» **WHAT IS REQUIRED**
Copy the data precisely, character for character, and leave out every picture.

#### MATERIAL FOR THE TASK

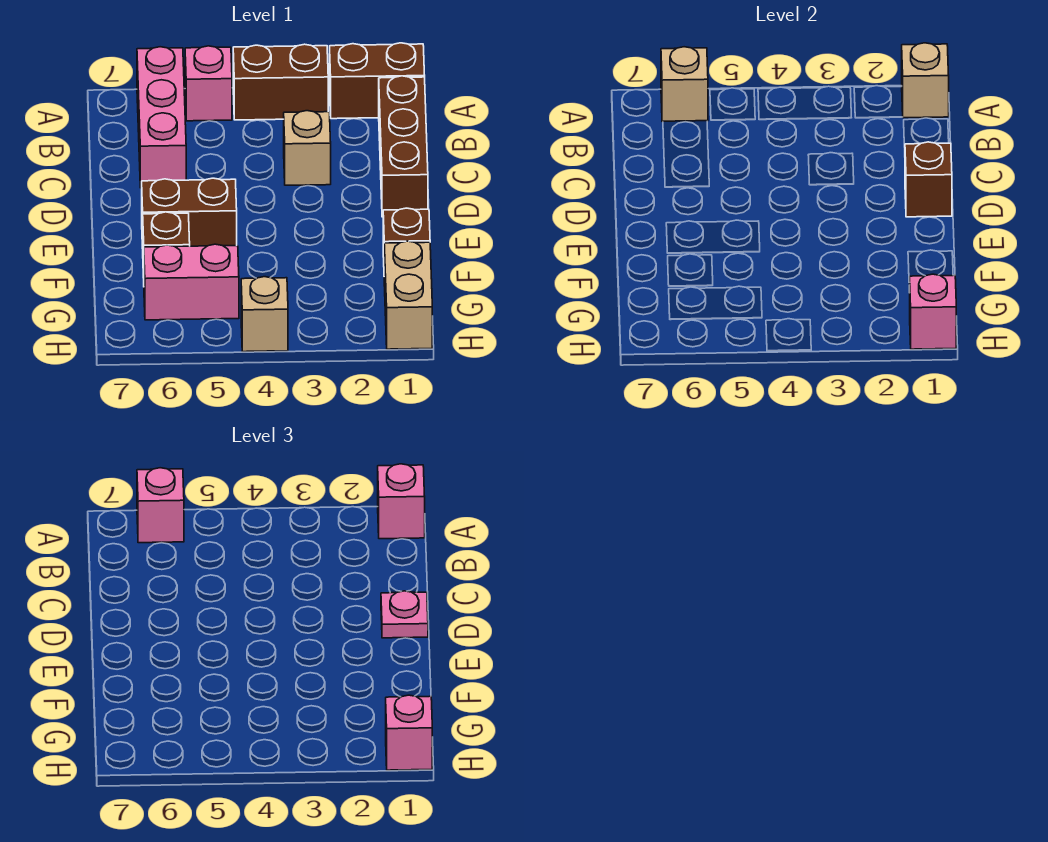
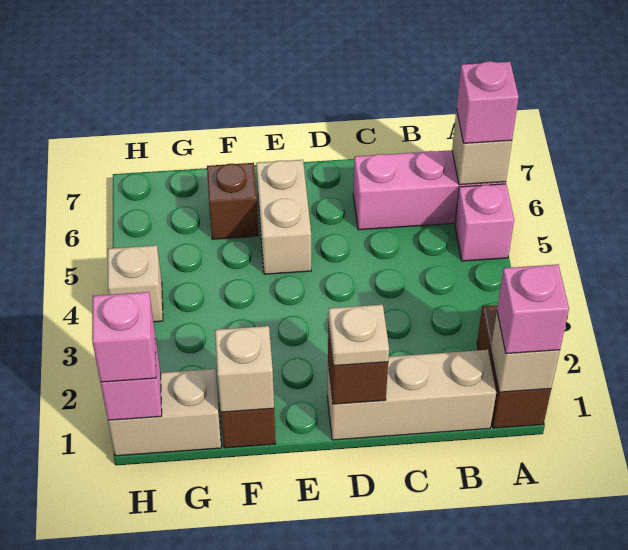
brown brick A3:A4 level 1 -> none
brown brick B1:D1 level 1 -> tan brick B1:D1 level 1
tan brick C3 level 1 -> tan brick F1 level 2
pink plate D1 level 3 -> tan plate D1 level 3
brown brick E5:E6 level 1 -> tan brick E5:E6 level 1
pink brick G5:G6 level 1 -> none

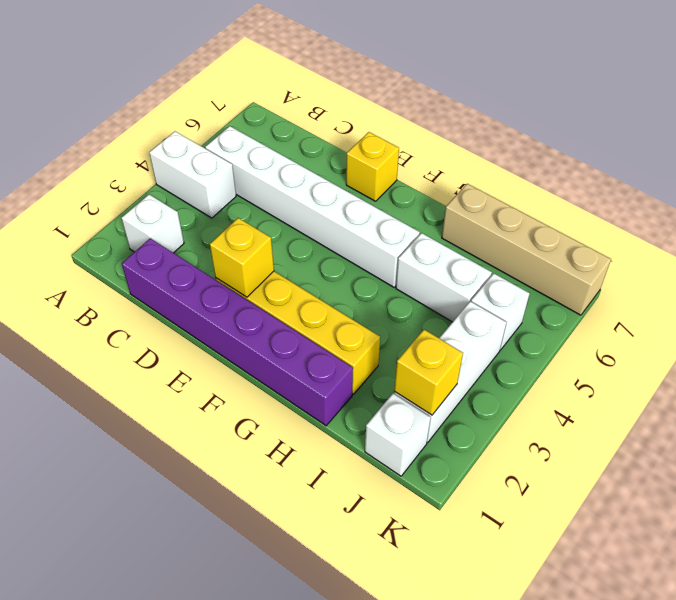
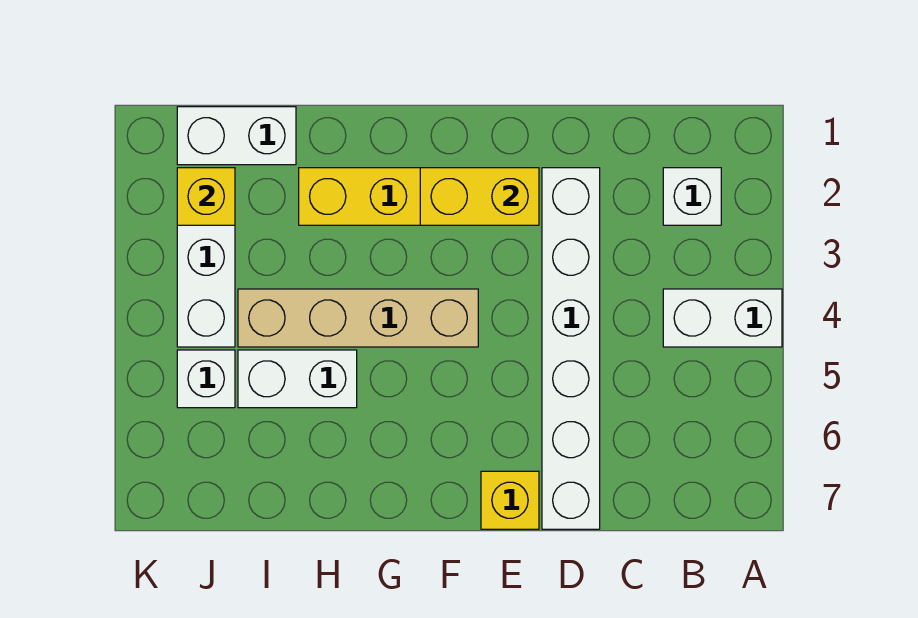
white brick B5:G5 level 1 -> white brick D2:D7 level 1
purple brick C1:H1 level 1 -> none
yellow brick E2 level 2 -> yellow brick E2:F2 level 2
tan brick H7:K7 level 1 -> tan brick F4:I4 level 1
white brick J1 level 1 -> white brick I1:J1 level 1

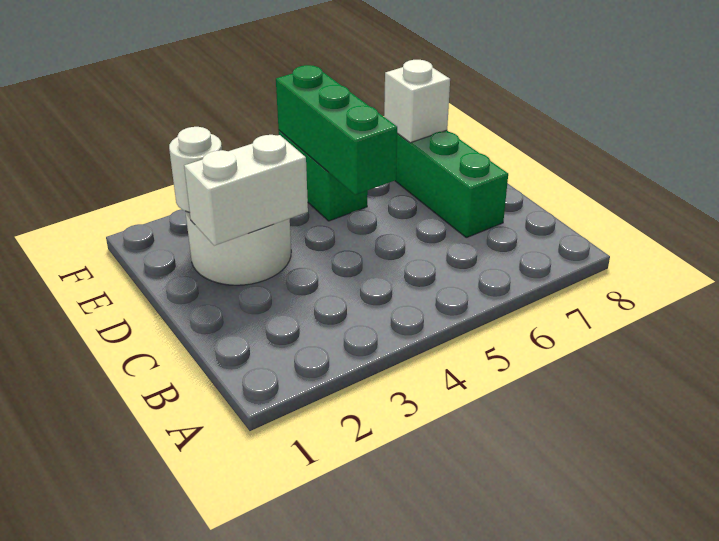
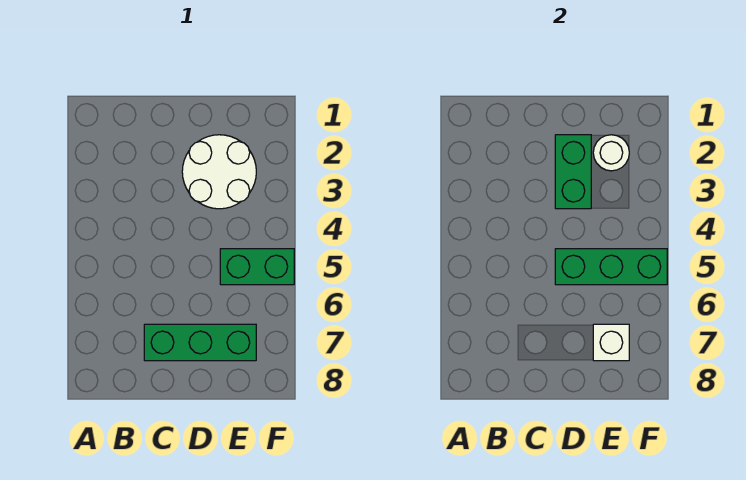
white brick D2:D3 level 2 -> green brick D2:D3 level 2

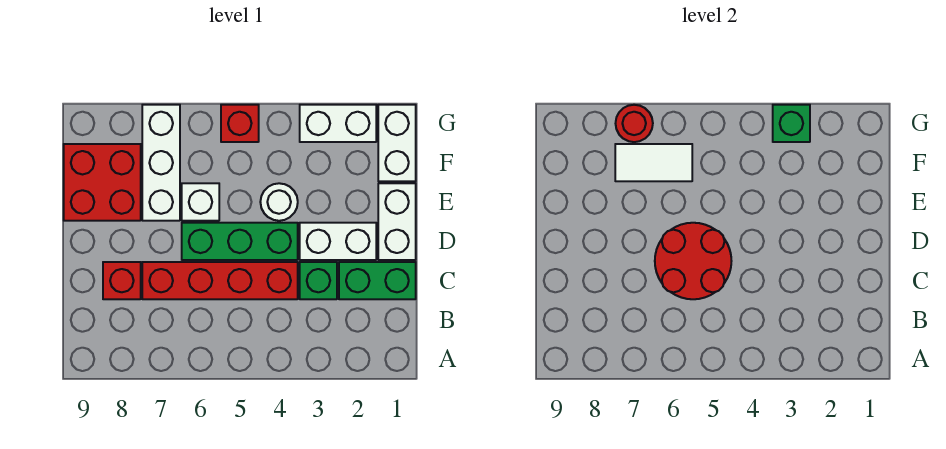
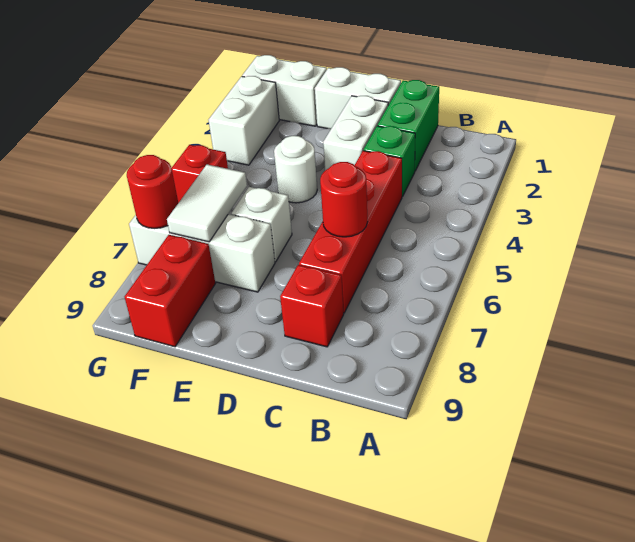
red round brick C5:D6 level 2 -> red round brick C6 level 2
green brick D4:D6 level 1 -> none
red brick E8:F9 level 1 -> red brick F8:F9 level 1
green brick G3 level 2 -> none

########

» **EXERCISE RESPONSE**
brown brick A3:A4 level 1 -> none
brown brick B1:D1 level 1 -> tan brick B1:D1 level 1
tan brick C3 level 1 -> tan brick F1 level 2
pink plate D1 level 3 -> tan plate D1 level 3
brown brick E5:E6 level 1 -> tan brick E5:E6 level 1
pink brick G5:G6 level 1 -> none

white brick B5:G5 level 1 -> white brick D2:D7 level 1
purple brick C1:H1 level 1 -> none
yellow brick E2 level 2 -> yellow brick E2:F2 level 2
tan brick H7:K7 level 1 -> tan brick F4:I4 level 1
white brick J1 level 1 -> white brick I1:J1 level 1

white brick D2:D3 level 2 -> green brick D2:D3 level 2

red round brick C5:D6 level 2 -> red round brick C6 level 2
green brick D4:D6 level 1 -> none
red brick E8:F9 level 1 -> red brick F8:F9 level 1
green brick G3 level 2 -> none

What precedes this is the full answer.